YOUR ASSIGNMENT:
Nothing but the lines from the one including "yellow watering can: 1 -> 0" through the last line of the entries, restated exactly, should appear in the answer; omit the pictures.

Spatial object tracking data
┌──
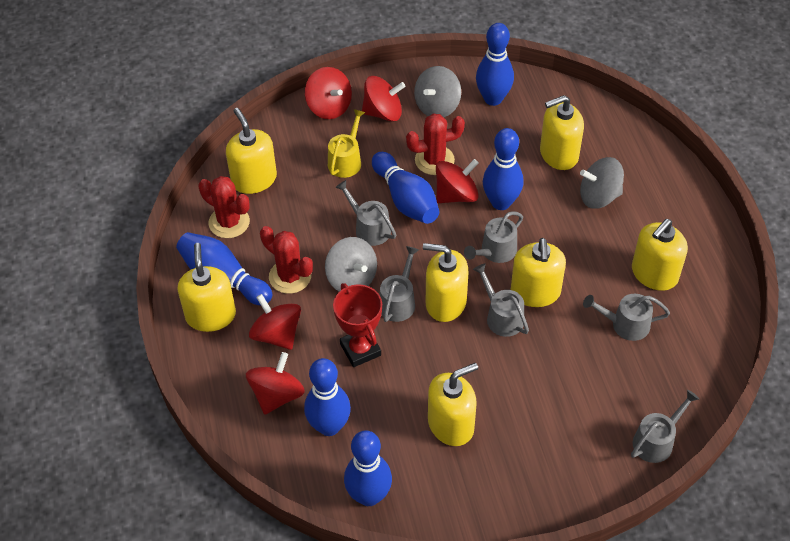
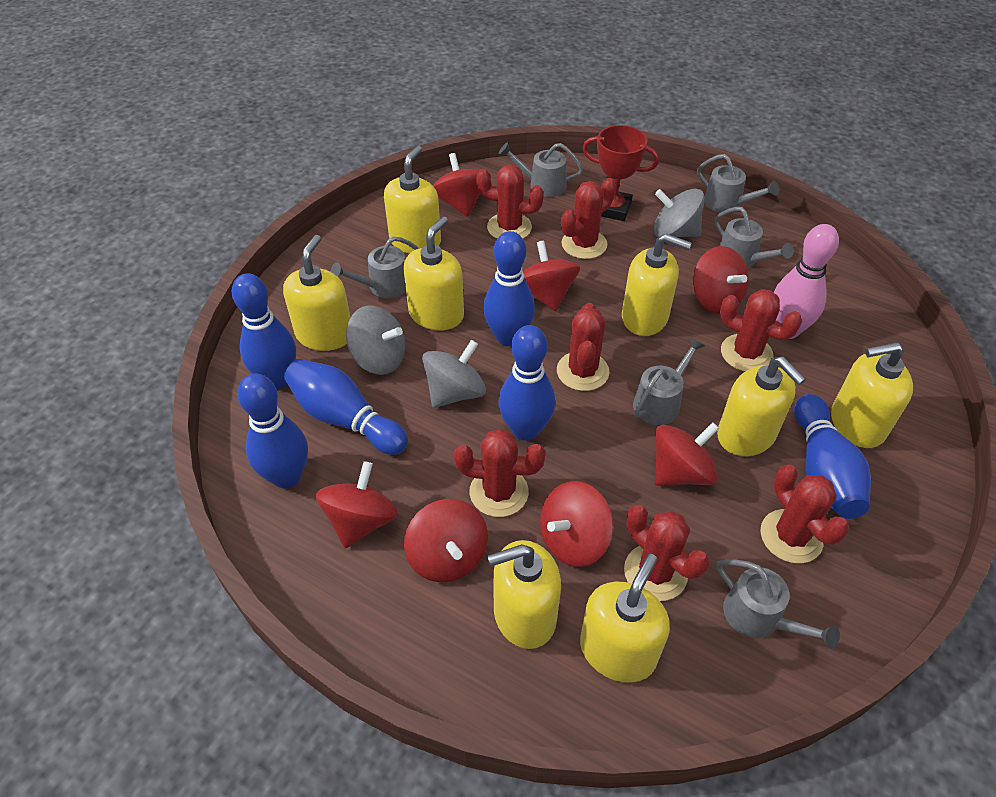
pink bowling pin: 0 -> 1
red cactus: 3 -> 7
red spinning top: 5 -> 7
yellow soap dispenser: 7 -> 8
yellow watering can: 1 -> 0

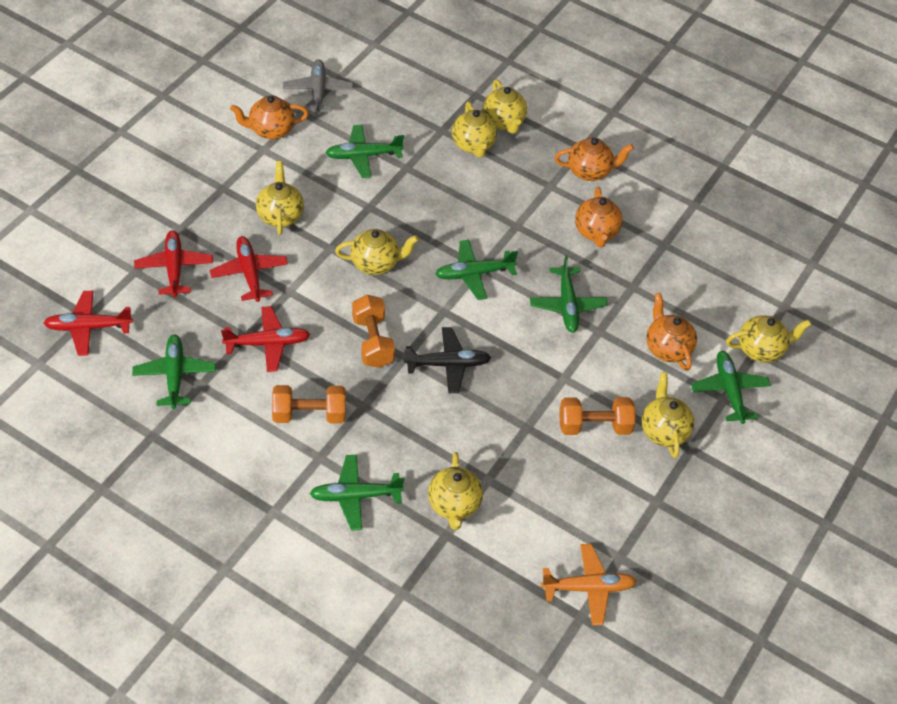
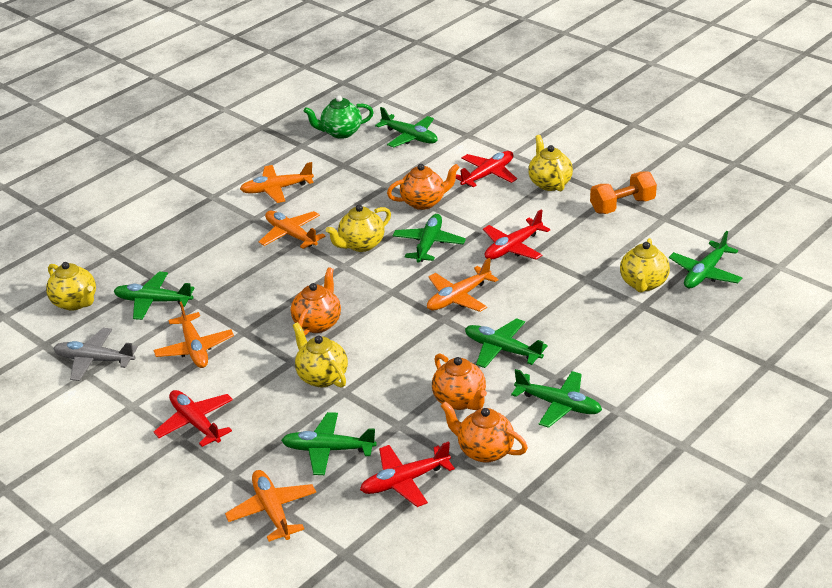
black plane: 1 -> 0
green plane: 6 -> 7
green teapot: 0 -> 1
orange dumbbell: 3 -> 1
orange plane: 1 -> 5
yellow teapot: 7 -> 5

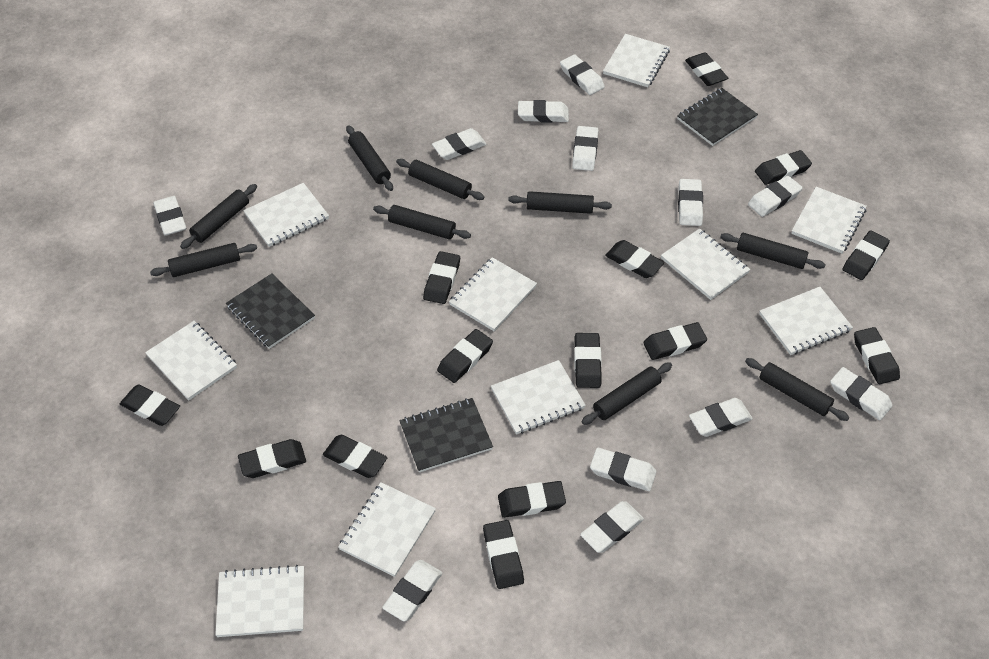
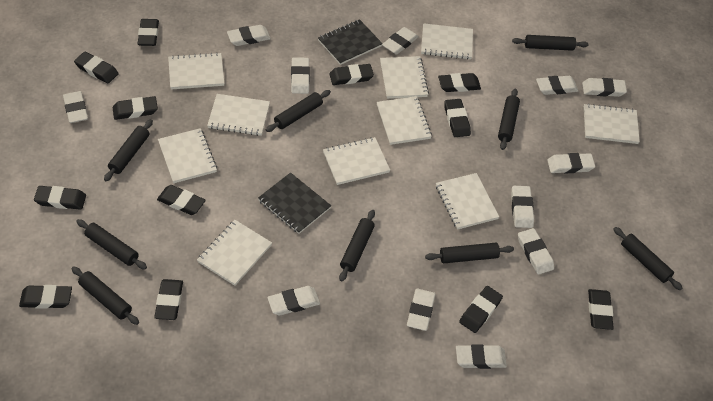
black eraser: 14 -> 12
black notebook: 3 -> 2

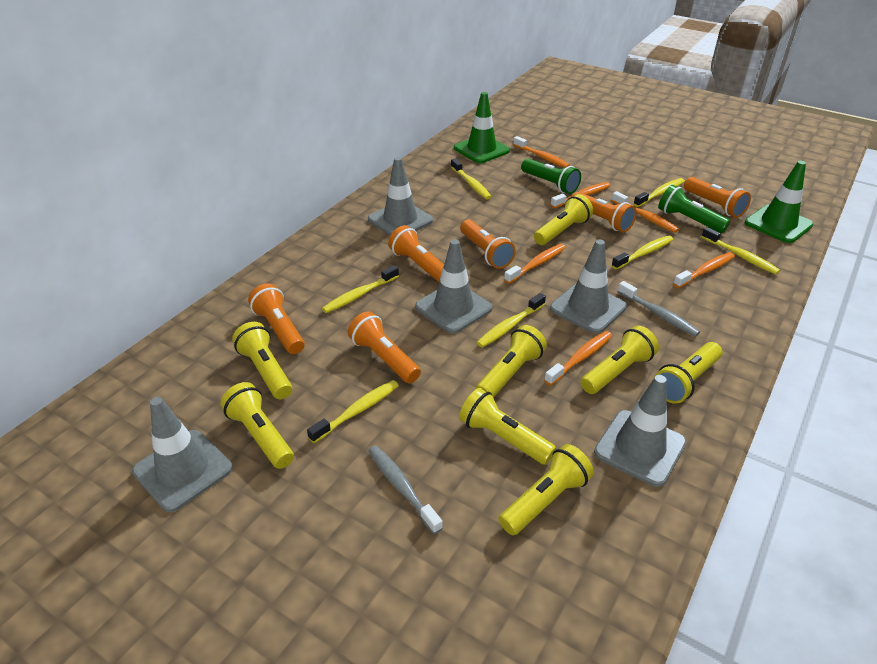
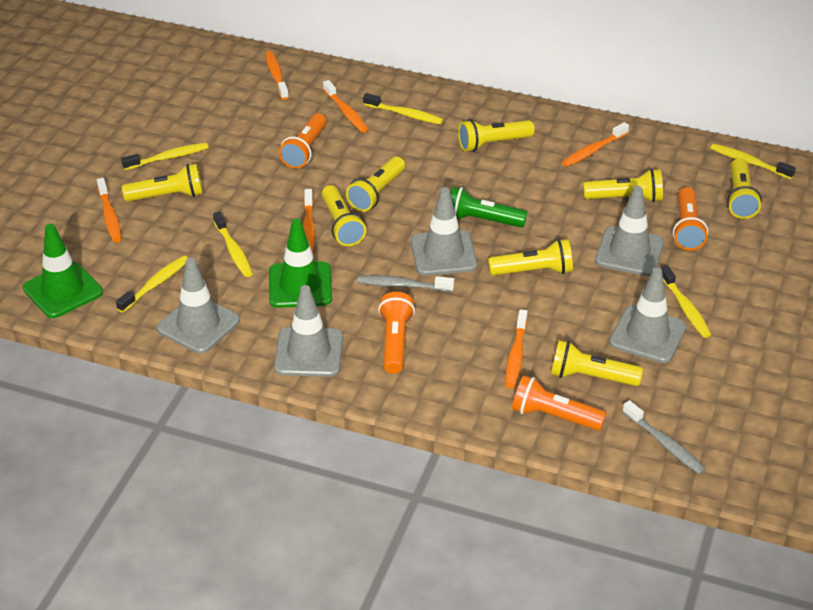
green flashlight: 2 -> 1
orange flashlight: 6 -> 4
yellow toothbrush: 7 -> 6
└──
SOLUTION TO THIS TASK:
yellow watering can: 1 -> 0

black plane: 1 -> 0
green plane: 6 -> 7
green teapot: 0 -> 1
orange dumbbell: 3 -> 1
orange plane: 1 -> 5
yellow teapot: 7 -> 5

black eraser: 14 -> 12
black notebook: 3 -> 2

green flashlight: 2 -> 1
orange flashlight: 6 -> 4
yellow toothbrush: 7 -> 6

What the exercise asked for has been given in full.